Object state change records
◇ ◇ ◇ ◇ ◇
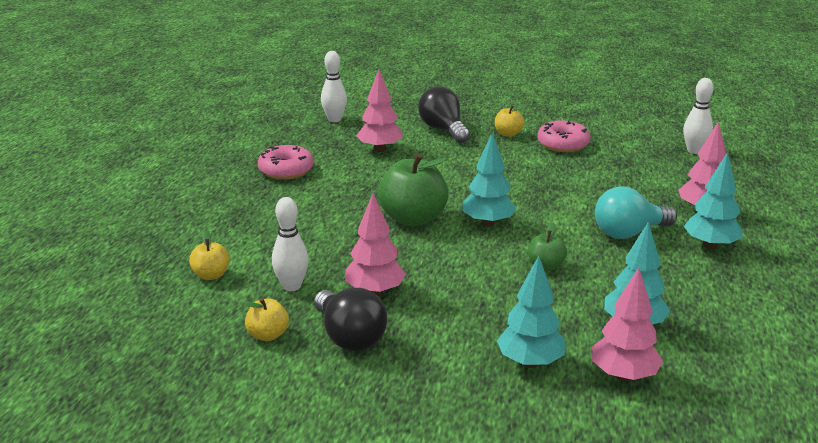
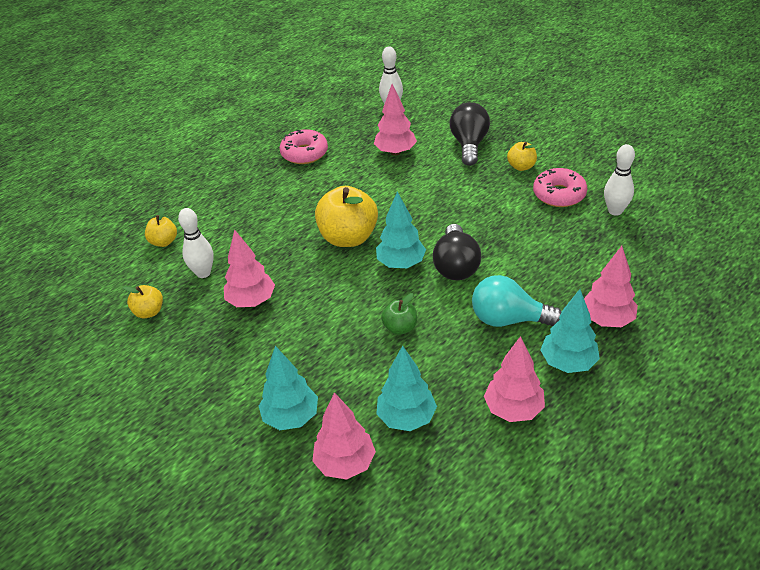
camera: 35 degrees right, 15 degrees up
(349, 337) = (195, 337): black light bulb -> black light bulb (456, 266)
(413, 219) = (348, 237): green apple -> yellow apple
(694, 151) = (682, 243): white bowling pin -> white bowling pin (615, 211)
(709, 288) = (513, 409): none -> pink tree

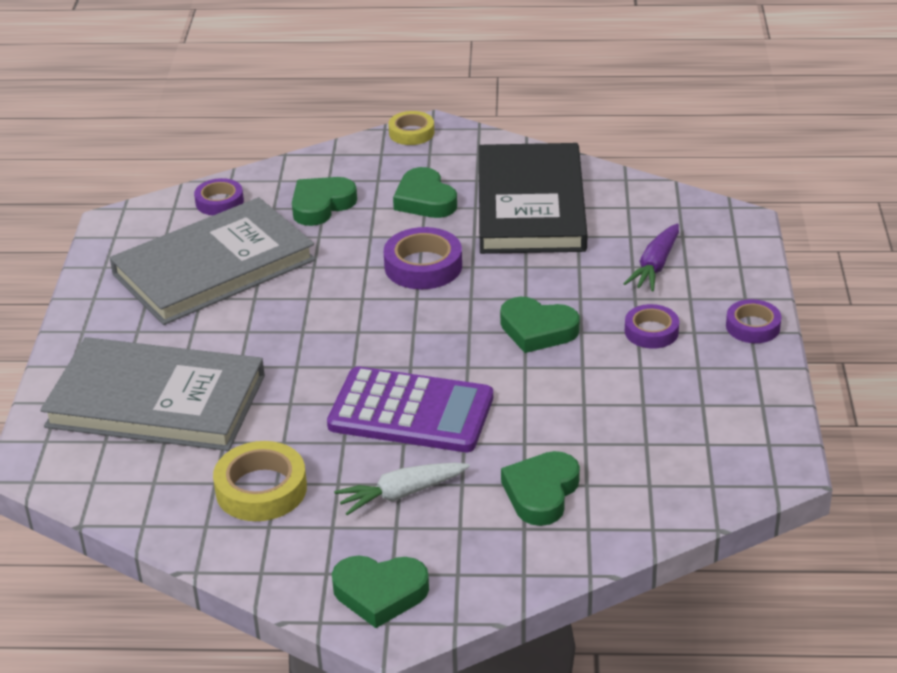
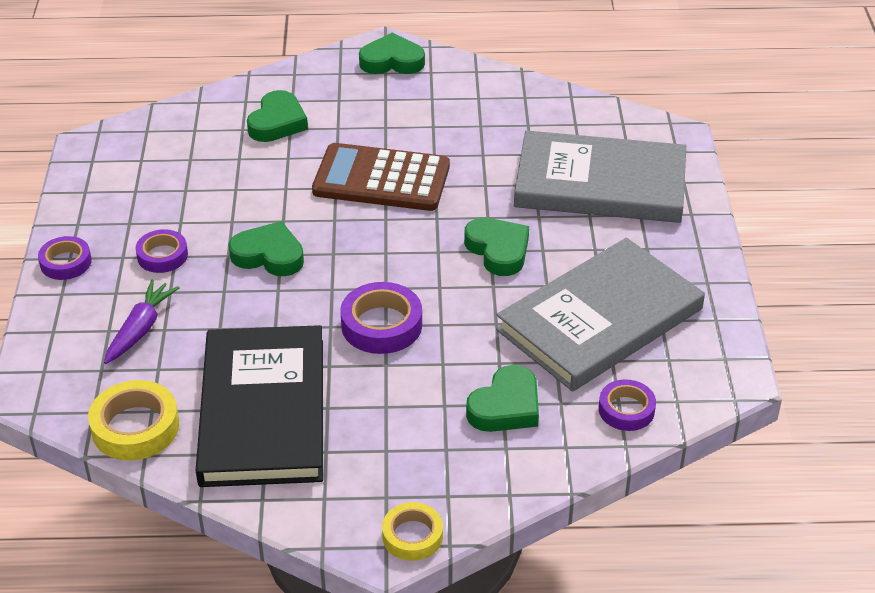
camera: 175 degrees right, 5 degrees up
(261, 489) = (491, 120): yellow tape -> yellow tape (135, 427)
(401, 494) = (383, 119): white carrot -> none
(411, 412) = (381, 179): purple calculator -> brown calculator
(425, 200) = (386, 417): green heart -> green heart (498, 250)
◇ ◇ ◇ ◇ ◇
▶ [Problem details]:
Restate each of the entries above word for word and skip every image.

▶ [Answer to this problem]:
camera: 35 degrees right, 15 degrees up
(349, 337) = (195, 337): black light bulb -> black light bulb (456, 266)
(413, 219) = (348, 237): green apple -> yellow apple
(694, 151) = (682, 243): white bowling pin -> white bowling pin (615, 211)
(709, 288) = (513, 409): none -> pink tree

camera: 175 degrees right, 5 degrees up
(261, 489) = (491, 120): yellow tape -> yellow tape (135, 427)
(401, 494) = (383, 119): white carrot -> none
(411, 412) = (381, 179): purple calculator -> brown calculator
(425, 200) = (386, 417): green heart -> green heart (498, 250)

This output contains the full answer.